## [Items from a dataset]
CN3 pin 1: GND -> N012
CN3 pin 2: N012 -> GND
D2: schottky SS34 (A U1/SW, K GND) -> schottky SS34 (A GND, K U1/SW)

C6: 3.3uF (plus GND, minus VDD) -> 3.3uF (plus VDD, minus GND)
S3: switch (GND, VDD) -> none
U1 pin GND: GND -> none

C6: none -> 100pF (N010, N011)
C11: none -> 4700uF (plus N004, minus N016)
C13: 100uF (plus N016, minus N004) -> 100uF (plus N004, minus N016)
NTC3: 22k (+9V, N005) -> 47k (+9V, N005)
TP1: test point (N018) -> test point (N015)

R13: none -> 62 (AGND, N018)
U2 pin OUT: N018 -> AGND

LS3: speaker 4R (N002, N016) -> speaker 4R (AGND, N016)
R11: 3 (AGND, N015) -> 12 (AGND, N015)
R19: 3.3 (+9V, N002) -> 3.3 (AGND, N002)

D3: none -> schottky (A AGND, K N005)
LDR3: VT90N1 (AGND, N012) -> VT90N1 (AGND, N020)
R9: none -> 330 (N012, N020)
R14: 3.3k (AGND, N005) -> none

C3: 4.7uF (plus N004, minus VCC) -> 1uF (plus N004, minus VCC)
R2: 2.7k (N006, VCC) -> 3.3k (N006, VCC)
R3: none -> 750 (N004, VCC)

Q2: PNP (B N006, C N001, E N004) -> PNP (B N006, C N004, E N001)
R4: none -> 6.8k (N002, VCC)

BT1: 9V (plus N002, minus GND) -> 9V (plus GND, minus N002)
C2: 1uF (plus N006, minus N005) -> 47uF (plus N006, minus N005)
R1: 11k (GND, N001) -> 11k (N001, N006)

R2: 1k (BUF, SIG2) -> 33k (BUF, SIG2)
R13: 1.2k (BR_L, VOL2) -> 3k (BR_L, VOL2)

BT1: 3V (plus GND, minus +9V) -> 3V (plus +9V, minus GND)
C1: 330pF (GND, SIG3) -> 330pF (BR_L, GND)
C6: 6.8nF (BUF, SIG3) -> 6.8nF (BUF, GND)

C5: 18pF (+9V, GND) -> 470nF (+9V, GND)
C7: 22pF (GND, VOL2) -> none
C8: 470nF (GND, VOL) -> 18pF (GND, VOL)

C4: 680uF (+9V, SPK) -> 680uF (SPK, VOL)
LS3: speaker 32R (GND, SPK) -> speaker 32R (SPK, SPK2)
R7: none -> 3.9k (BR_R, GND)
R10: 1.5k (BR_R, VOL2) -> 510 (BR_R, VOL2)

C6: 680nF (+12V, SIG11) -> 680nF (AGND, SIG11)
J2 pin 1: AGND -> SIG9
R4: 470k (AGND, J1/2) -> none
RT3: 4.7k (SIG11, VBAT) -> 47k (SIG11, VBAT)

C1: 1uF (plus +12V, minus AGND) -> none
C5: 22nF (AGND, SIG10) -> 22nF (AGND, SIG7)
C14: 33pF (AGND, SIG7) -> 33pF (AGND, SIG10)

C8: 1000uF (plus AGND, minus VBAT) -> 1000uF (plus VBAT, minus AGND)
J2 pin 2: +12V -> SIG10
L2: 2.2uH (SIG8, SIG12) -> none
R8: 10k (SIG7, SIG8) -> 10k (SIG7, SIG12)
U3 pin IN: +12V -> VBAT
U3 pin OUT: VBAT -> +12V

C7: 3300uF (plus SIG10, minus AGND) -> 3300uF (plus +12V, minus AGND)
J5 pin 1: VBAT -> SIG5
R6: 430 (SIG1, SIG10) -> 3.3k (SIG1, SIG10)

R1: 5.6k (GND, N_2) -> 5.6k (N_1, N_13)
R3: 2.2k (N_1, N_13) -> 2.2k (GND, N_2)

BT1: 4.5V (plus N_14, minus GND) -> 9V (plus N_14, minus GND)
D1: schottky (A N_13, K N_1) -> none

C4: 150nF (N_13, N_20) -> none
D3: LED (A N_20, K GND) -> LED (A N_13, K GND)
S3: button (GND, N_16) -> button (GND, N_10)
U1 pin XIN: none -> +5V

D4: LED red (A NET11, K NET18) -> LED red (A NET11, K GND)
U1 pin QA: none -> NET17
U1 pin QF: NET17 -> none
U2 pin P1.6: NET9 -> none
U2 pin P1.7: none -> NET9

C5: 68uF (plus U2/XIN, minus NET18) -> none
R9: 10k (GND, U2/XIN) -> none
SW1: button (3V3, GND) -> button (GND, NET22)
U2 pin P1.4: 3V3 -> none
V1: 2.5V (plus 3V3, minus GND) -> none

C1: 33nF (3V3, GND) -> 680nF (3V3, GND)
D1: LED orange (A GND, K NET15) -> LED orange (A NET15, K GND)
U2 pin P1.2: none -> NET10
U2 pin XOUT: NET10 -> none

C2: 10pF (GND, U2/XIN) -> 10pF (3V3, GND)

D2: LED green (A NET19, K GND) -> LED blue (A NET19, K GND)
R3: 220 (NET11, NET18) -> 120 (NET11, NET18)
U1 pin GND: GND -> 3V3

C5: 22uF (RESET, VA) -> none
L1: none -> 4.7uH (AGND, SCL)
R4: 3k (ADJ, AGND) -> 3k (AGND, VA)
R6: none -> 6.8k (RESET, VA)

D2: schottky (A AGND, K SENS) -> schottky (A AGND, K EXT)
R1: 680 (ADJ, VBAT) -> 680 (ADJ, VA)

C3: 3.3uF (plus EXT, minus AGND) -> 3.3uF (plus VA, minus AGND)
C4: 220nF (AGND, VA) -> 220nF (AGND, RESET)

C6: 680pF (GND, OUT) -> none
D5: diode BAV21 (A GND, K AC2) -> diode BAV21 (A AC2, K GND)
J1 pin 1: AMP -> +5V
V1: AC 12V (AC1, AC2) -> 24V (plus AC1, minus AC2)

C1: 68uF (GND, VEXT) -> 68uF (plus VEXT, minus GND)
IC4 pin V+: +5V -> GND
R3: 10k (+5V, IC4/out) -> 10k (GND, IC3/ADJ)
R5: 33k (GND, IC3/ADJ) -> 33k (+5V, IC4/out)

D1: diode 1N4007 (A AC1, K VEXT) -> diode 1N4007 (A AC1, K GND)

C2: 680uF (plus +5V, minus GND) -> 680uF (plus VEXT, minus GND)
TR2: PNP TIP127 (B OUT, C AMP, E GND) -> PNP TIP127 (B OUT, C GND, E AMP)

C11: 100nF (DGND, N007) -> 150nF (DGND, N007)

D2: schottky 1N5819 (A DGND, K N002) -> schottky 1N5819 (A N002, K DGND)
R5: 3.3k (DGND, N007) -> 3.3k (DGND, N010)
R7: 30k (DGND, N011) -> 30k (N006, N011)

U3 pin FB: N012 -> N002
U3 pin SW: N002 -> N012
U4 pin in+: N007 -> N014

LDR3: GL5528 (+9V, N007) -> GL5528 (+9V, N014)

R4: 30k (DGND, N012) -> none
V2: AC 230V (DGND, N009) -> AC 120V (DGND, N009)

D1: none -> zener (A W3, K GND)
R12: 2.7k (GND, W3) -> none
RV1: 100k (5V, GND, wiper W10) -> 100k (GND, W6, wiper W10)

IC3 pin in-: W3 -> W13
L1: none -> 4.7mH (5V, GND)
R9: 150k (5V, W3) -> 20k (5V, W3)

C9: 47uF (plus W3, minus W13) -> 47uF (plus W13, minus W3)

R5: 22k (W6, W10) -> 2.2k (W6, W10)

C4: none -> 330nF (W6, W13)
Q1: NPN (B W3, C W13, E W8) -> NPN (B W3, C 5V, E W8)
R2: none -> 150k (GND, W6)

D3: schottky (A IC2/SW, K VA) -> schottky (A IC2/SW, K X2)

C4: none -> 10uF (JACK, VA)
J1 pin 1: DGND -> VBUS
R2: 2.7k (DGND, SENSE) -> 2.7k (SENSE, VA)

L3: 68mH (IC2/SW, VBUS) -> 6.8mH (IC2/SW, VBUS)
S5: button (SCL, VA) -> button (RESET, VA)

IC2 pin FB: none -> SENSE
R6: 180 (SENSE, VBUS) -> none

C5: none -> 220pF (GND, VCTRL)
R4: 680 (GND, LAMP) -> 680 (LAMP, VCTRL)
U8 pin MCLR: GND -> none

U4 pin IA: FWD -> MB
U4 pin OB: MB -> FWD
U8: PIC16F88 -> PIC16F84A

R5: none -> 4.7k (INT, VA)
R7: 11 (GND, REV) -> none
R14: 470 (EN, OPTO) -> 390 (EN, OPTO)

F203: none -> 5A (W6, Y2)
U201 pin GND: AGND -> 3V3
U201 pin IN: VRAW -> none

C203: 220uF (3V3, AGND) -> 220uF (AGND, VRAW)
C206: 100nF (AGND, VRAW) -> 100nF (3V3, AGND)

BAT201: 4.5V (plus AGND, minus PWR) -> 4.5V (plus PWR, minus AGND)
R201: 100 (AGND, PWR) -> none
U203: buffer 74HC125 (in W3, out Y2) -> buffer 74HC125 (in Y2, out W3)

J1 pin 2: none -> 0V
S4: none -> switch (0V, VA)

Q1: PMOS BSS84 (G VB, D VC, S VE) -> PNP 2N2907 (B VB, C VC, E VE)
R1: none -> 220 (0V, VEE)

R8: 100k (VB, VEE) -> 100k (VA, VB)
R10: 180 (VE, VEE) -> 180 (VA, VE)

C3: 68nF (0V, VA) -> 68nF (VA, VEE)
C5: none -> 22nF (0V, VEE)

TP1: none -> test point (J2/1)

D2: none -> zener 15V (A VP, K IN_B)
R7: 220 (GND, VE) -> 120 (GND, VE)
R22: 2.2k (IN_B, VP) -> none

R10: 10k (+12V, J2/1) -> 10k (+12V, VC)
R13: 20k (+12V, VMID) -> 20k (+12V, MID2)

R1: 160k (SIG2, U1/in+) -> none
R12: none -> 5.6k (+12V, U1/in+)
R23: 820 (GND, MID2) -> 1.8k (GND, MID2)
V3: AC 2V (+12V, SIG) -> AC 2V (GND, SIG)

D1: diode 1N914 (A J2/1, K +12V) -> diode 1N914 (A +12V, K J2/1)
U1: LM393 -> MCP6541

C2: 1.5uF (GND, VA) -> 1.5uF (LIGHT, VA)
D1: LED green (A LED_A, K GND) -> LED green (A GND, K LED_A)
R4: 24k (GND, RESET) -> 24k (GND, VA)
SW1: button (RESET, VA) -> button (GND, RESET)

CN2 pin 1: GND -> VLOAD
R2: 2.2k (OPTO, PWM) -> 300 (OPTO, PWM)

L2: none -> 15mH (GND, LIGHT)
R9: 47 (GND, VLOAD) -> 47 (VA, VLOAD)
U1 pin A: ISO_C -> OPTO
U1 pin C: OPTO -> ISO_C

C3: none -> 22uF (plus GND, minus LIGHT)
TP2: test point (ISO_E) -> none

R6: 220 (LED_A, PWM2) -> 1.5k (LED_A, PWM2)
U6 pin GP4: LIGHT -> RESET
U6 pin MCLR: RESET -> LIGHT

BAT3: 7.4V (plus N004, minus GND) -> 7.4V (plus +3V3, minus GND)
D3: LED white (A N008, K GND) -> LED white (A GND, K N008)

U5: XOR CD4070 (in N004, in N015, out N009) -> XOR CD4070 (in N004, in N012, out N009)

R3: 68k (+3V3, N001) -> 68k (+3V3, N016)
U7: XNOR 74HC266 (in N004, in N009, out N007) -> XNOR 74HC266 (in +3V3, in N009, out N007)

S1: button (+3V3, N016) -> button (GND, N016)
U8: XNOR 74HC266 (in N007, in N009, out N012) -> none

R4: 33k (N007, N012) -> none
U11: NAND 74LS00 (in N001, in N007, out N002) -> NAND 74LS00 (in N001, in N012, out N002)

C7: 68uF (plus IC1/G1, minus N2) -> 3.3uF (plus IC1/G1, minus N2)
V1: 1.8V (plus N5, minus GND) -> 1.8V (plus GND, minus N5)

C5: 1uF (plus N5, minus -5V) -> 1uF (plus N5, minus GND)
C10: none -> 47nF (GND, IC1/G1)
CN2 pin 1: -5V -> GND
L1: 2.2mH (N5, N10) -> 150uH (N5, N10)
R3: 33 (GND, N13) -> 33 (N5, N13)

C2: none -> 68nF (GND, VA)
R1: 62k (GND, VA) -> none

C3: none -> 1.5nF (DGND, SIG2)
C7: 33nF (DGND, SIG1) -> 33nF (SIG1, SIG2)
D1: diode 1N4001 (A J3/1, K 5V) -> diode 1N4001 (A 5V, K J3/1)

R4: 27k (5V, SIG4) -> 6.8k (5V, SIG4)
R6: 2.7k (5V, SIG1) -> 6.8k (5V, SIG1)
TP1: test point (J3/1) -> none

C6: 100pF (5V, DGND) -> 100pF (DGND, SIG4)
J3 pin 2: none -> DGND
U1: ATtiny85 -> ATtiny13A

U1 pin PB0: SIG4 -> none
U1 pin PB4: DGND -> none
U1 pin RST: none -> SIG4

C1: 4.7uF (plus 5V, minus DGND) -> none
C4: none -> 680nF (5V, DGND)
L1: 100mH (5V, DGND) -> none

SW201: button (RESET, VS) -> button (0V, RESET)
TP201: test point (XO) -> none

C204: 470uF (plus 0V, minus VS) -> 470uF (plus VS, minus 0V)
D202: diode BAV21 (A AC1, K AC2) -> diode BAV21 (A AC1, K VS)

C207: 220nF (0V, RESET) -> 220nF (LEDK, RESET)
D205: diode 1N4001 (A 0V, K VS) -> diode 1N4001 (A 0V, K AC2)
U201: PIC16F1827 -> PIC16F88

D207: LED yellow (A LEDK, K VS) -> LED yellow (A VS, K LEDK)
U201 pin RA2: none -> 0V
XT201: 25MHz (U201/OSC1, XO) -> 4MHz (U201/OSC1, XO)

## [What the task requires]
What lines in the data above contain the word "speaker"? Copy them all.

## [Response below]
LS3: speaker 4R (N002, N016) -> speaker 4R (AGND, N016)
LS3: speaker 32R (GND, SPK) -> speaker 32R (SPK, SPK2)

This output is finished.